YOUR GOAL - Exactly the lines from the one with "R2: none -> 24k (D3, Y7)" to the end of the entries should appear in your answer, retyped word for word.

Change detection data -

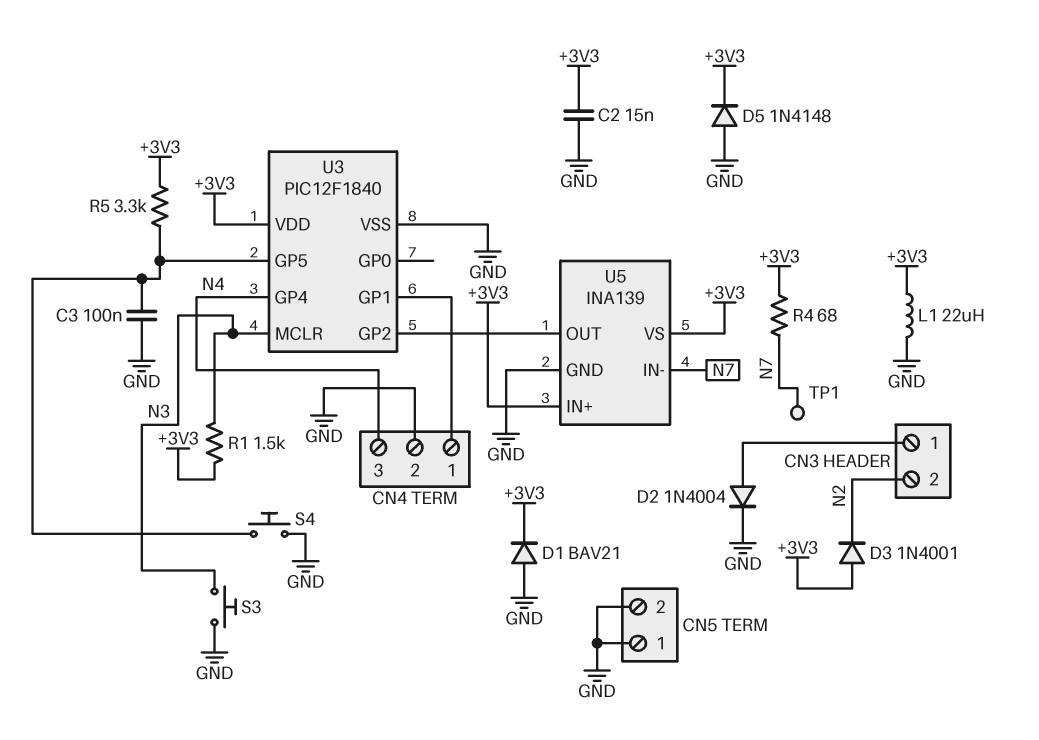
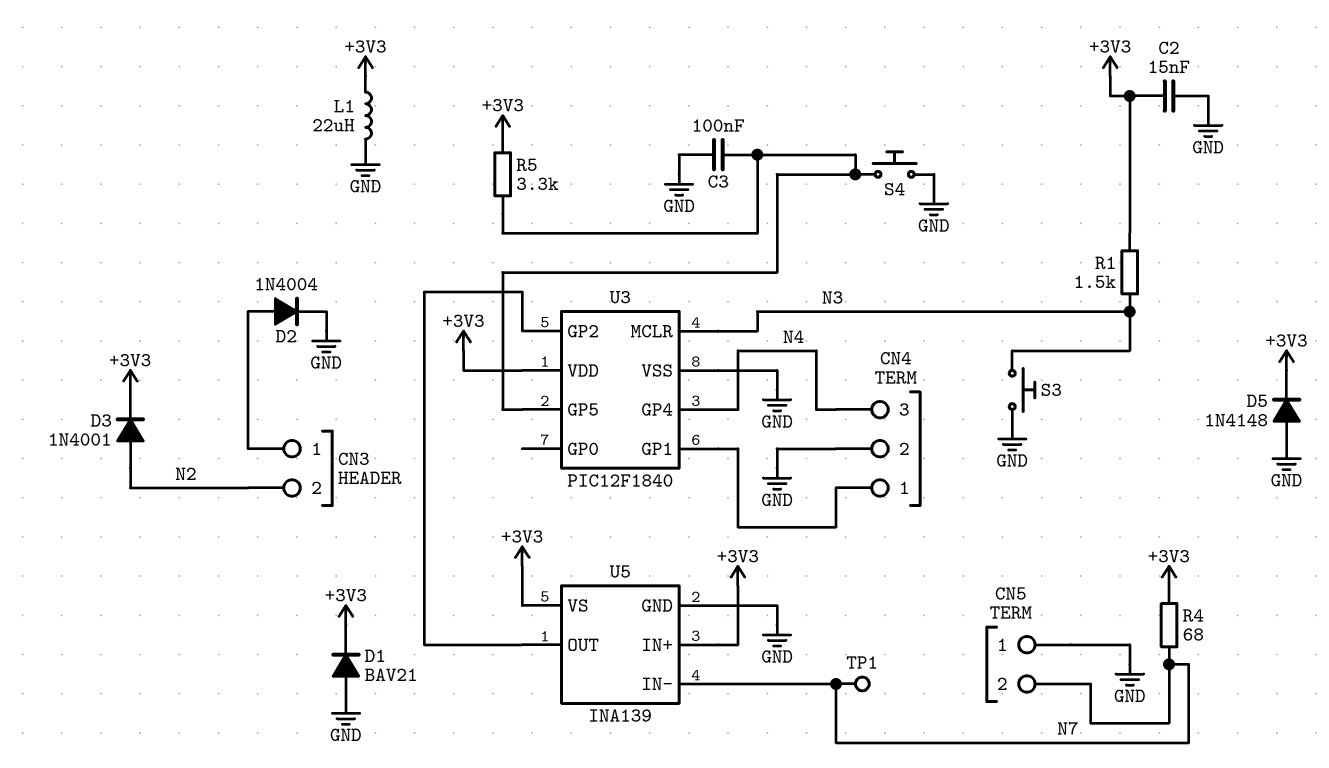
CN5 pin 2: GND -> N7
D3: diode 1N4001 (A +3V3, K N2) -> diode 1N4001 (A N2, K +3V3)

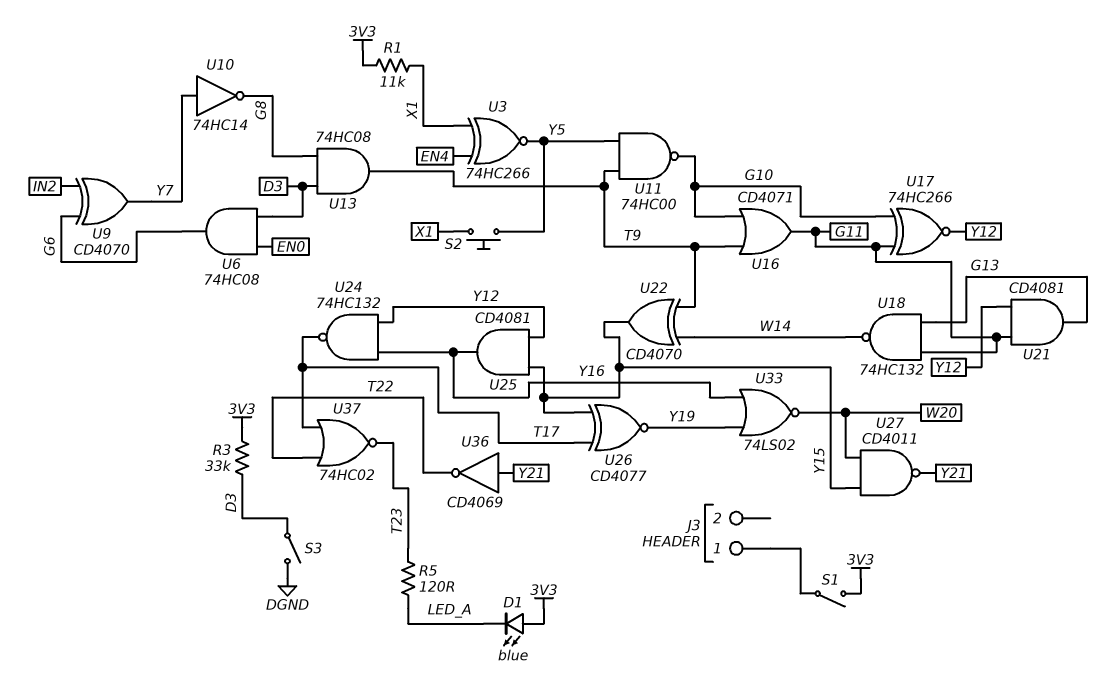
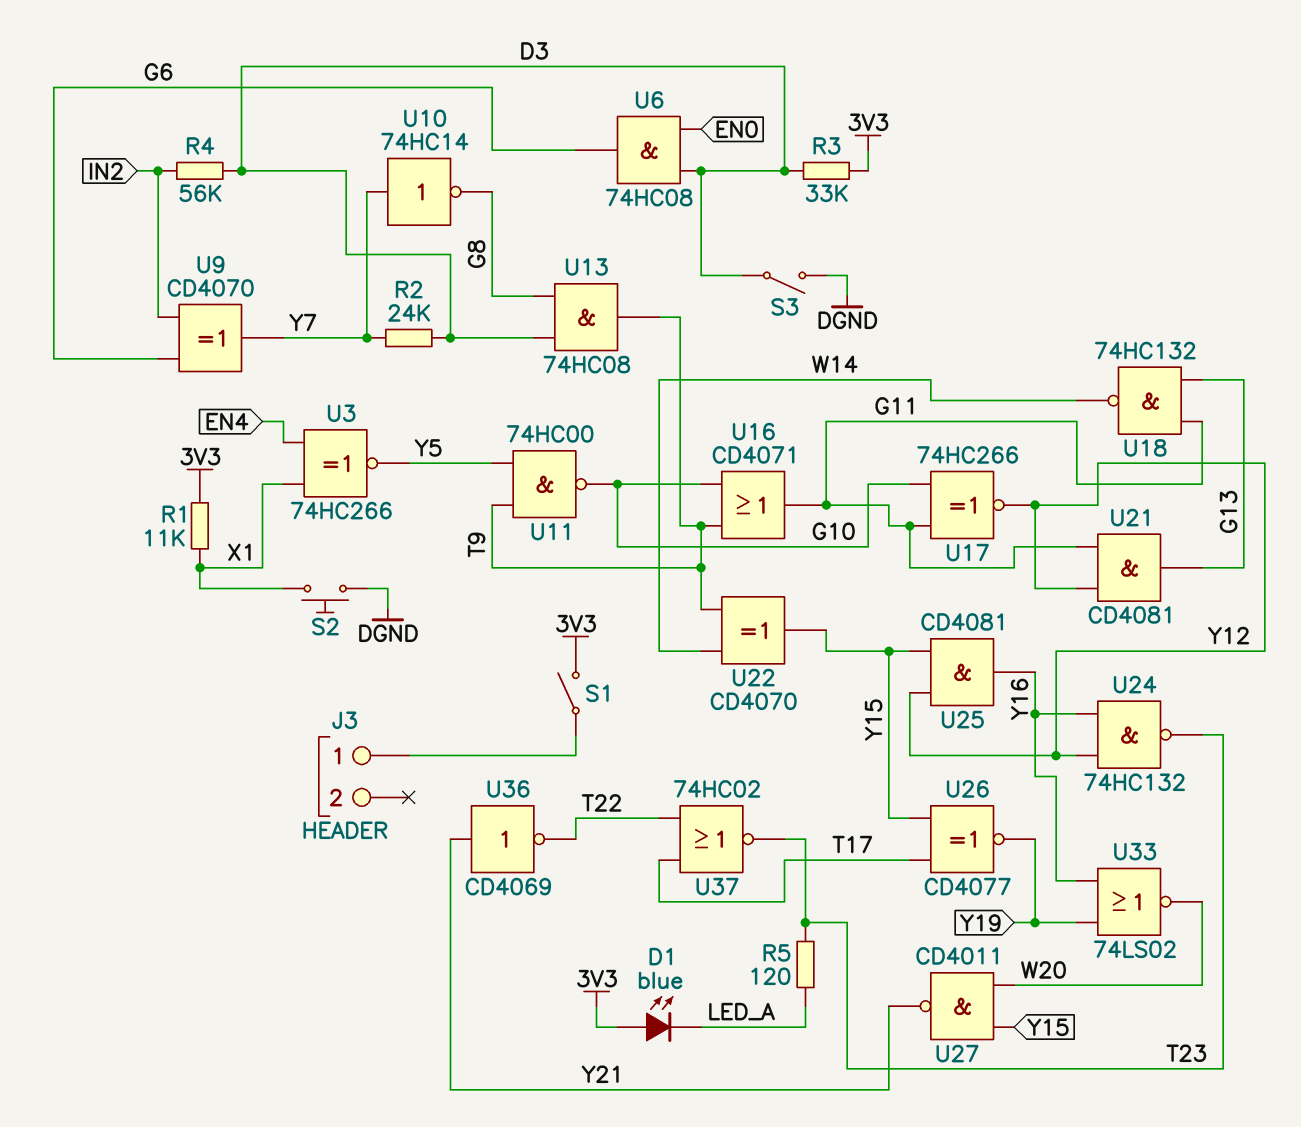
R2: none -> 24k (D3, Y7)
R4: none -> 56k (D3, IN2)
S2: button (X1, Y5) -> button (DGND, X1)
U24: NAND 74HC132 (in Y12, in Y16, out T17) -> NAND 74HC132 (in Y12, in Y16, out T23)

OUTPUT OF THE EXERCISE -
R2: none -> 24k (D3, Y7)
R4: none -> 56k (D3, IN2)
S2: button (X1, Y5) -> button (DGND, X1)
U24: NAND 74HC132 (in Y12, in Y16, out T17) -> NAND 74HC132 (in Y12, in Y16, out T23)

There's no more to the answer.